What needs to be done => Find each line in the records below that contains the word "second" and copy it out in full. Case counts.

Excerpted records =>

----------

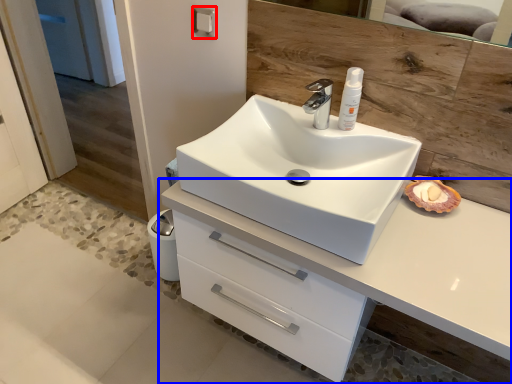
Question: Which of the following is the closest to the observer, towel bar (highlighted by a red box) or bathroom cabinet (highlighted by a blue box)?

Choices:
 (A) towel bar
 (B) bathroom cabinet

Answer: (B)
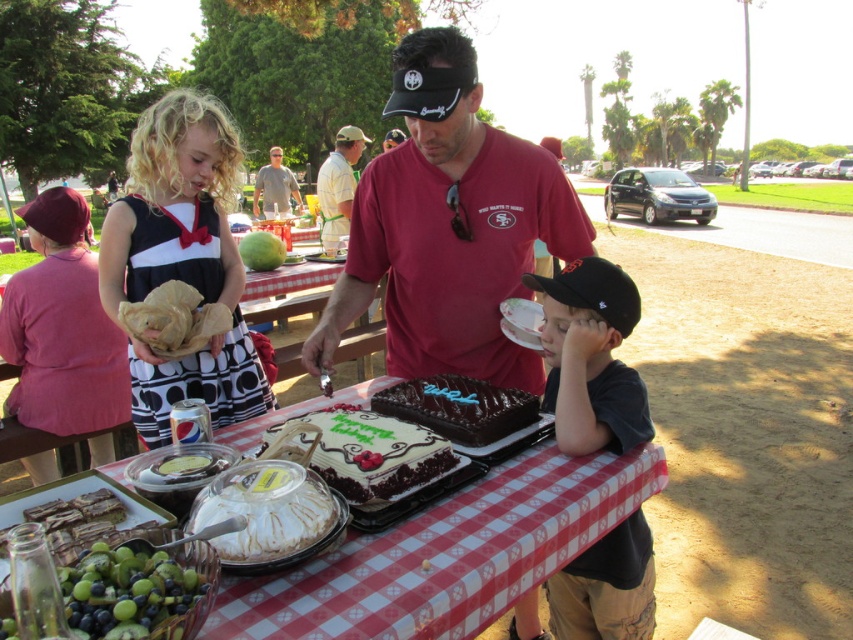
Question: Which of the following is the farthest from the observer?

Choices:
 (A) (451, 28)
 (B) (506, 362)
 (C) (582, 426)

Answer: (B)

Question: Can you confirm if black cotton shirt at lower right is wider than chocolate frosted cake at center?

Choices:
 (A) yes
 (B) no

Answer: (B)

Question: Among these points, which one is farthest from the camera?

Choices:
 (A) (608, 545)
 (B) (184, 634)
 (C) (525, 380)

Answer: (C)

Question: Is chocolate frosted cake at center positioned before chocolatesmoothcake at center?

Choices:
 (A) no
 (B) yes

Answer: (B)

Question: Which of the following is the farthest from the observer?

Choices:
 (A) green matte grapes at lower left
 (B) white checkered tablecloth at center
 (C) black cotton shirt at lower right

Answer: (C)

Question: Can you confirm if white checkered tablecloth at center is thinner than matte black dress at left?

Choices:
 (A) no
 (B) yes

Answer: (A)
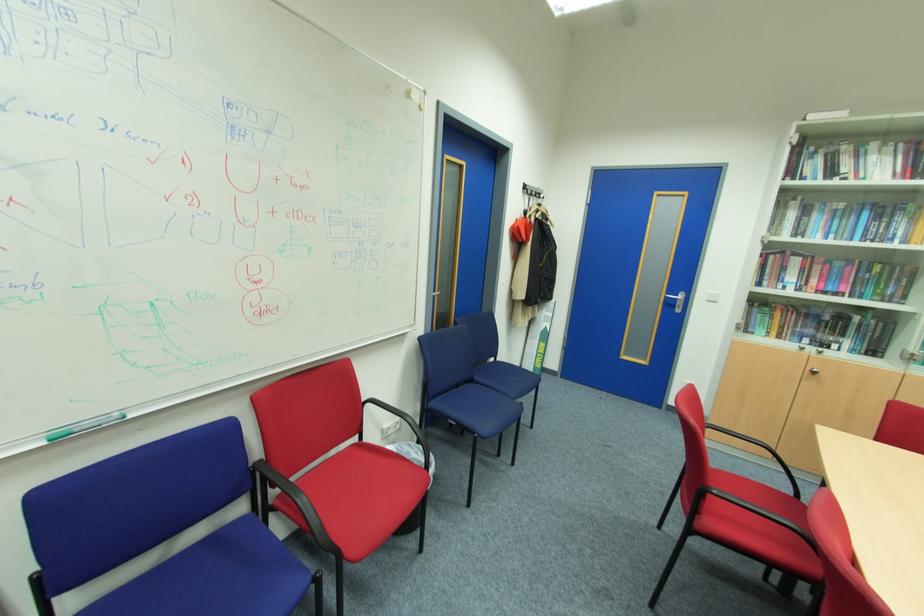
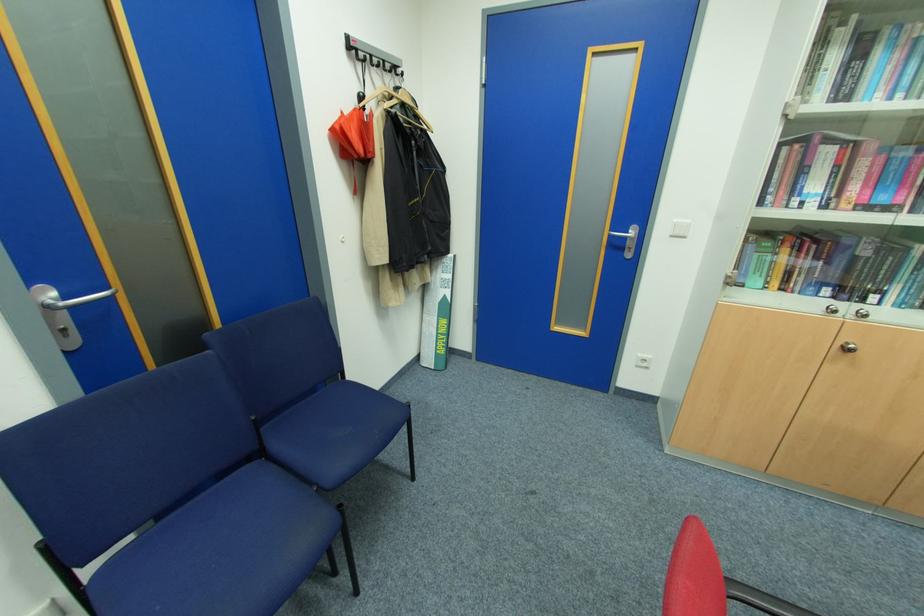
In the second image, find the point that corresponds to point 711,301 in the first image.

(675, 236)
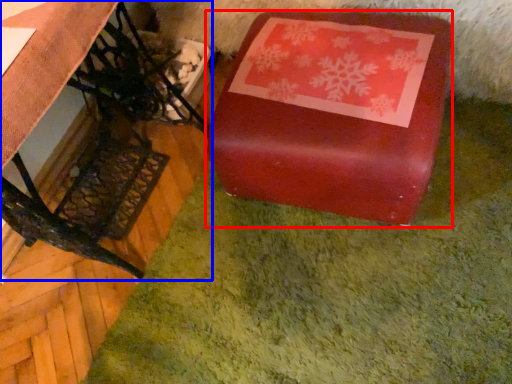
Question: Among these objects, which one is farthest to the camera, table (highlighted by a red box) or furniture (highlighted by a blue box)?

Choices:
 (A) table
 (B) furniture

Answer: (A)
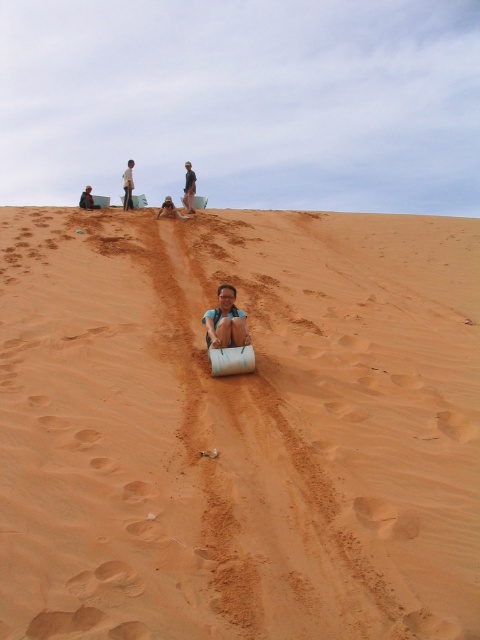
You are planning to place a 3 meter long safety net between the green fabric shirt at center and the light brown sand at upper center to catch someone sliding down. Will the safety net be long enough?

A: The distance between the green fabric shirt at center and the light brown sand at upper center is 3.38 meters. Since the safety net is only 3 meters long, it will not be long enough to cover the entire distance.

Looking at the sandy dune landscape, where is the matte brown sand at center located in relation to the light brown sand at upper center?

The matte brown sand at center is to the right of the light brown sand at upper center.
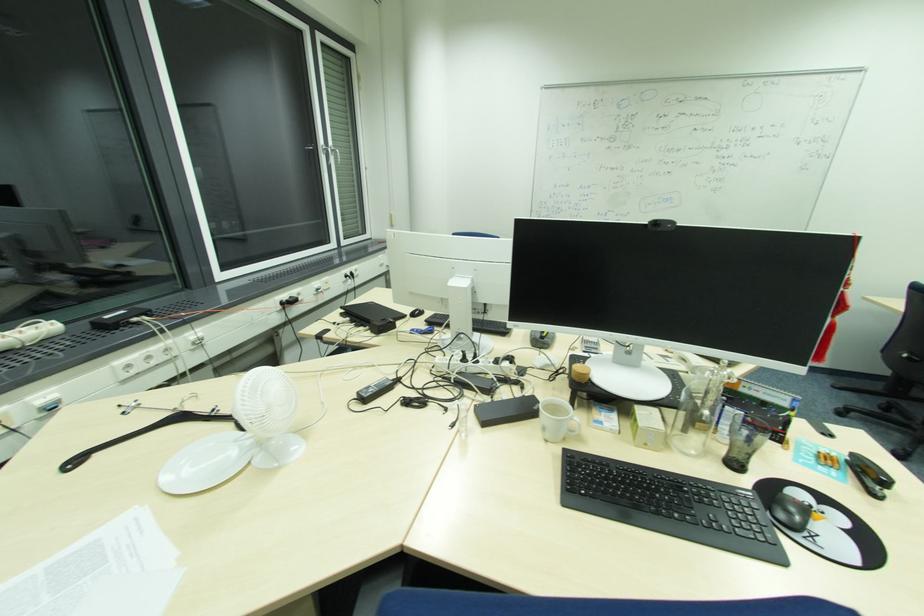
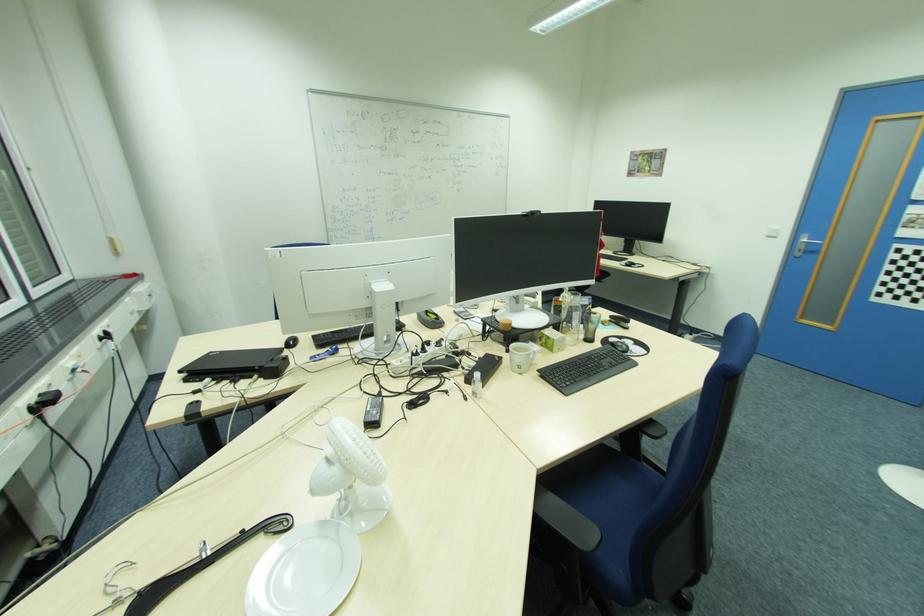
The point at (345, 308) is marked in the first image. Where is the corresponding point in the second image?

(183, 371)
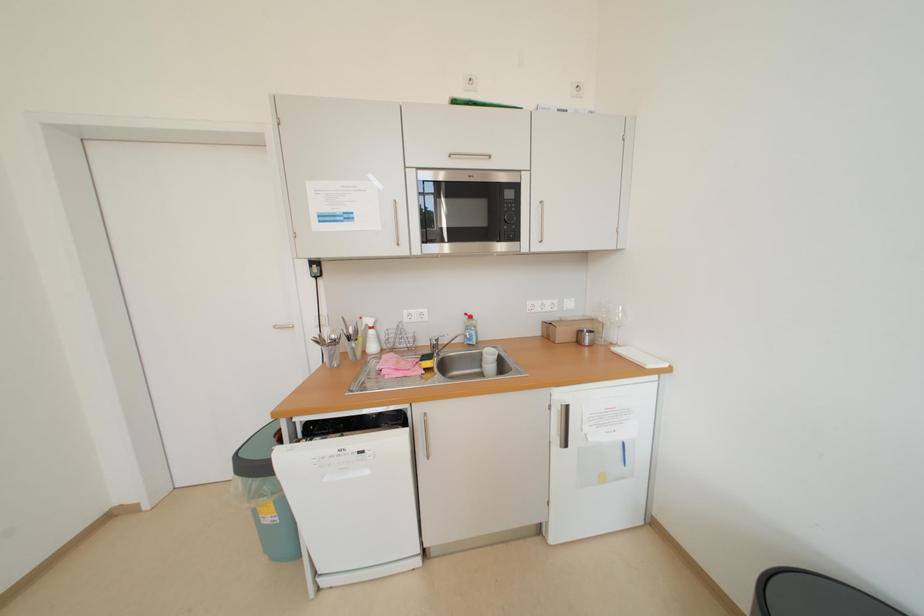
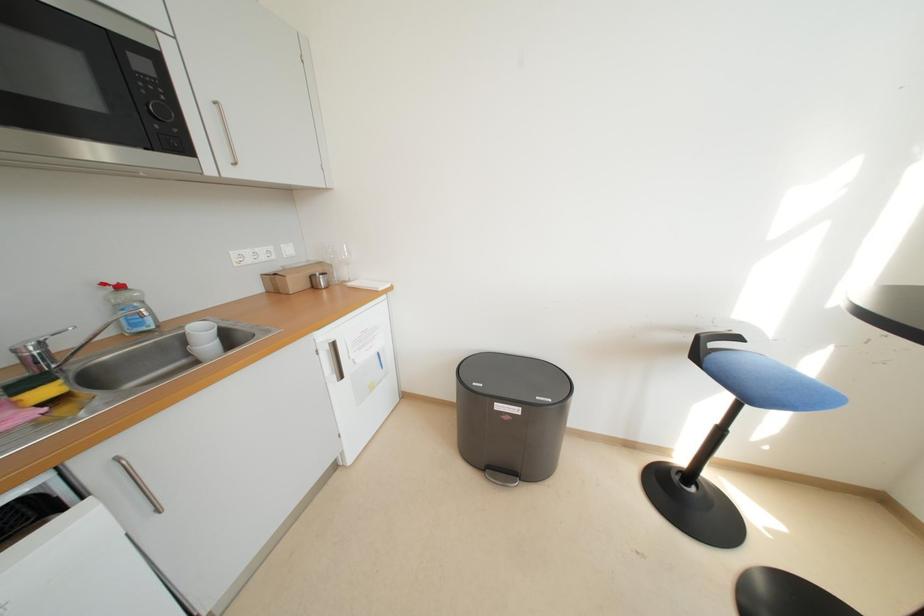
Based on the continuous images, in which direction is the camera rotating?

The rotation direction of the camera is right-down.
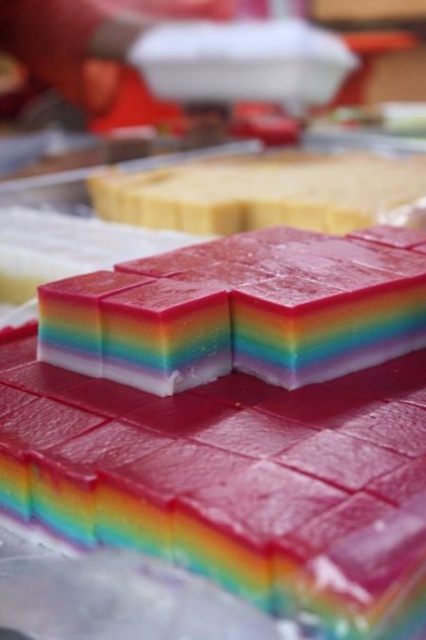
Looking at this image, you are a dessert chef arranging a display. You have two rainbow gelatin desserts in front of you. One is labeled as the rainbow gelatin cube at center and the other is the rainbow gelatin at center. According to the scene, which one is positioned to the left?

The rainbow gelatin cube at center is positioned to the left of the rainbow gelatin at center.

You are a food stylist arranging desserts on a table. You have a rainbow gelatin cube at center and a rainbow gelatin at center in front of you. Which one should you place on the lower shelf if you want the taller dessert to be visible above the shorter one?

The rainbow gelatin cube at center is much taller than the rainbow gelatin at center, so you should place the rainbow gelatin cube at center on the lower shelf so that it can be seen above the shorter one.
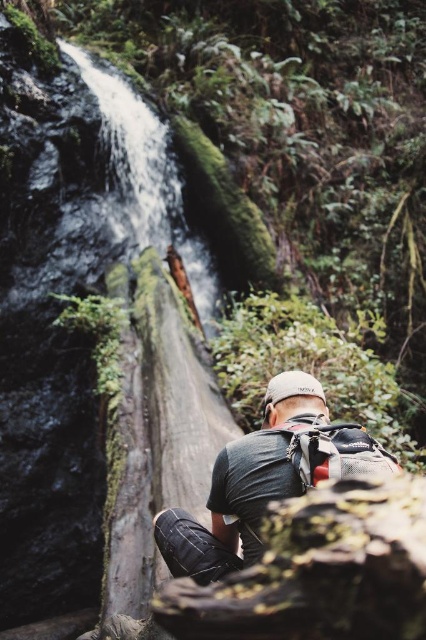
You are standing at the point marked as point (189, 468) in the image. The waterfall is in front of you. If you turn 90 degrees to your right, will you be facing the hiker or away from them?

The hiker is facing the waterfall, so if you turn 90 degrees to your right from point (189, 468), you would be facing away from the hiker.

You are a hiker trying to take a photo of the green mossy tree trunk at center and the dark gray fabric backpack at center. Which object should you focus on first if you want to capture both in the frame without moving the camera?

You should focus on the green mossy tree trunk at center first because it is larger in size than the dark gray fabric backpack at center, so it will require more attention to ensure it fits properly in the frame.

----------

Answer for this exercise =>
In the second image, find the point that corresponds to point 711,301 in the first image.
The point at (345, 308) is marked in the first image. Where is the corresponding point in the second image?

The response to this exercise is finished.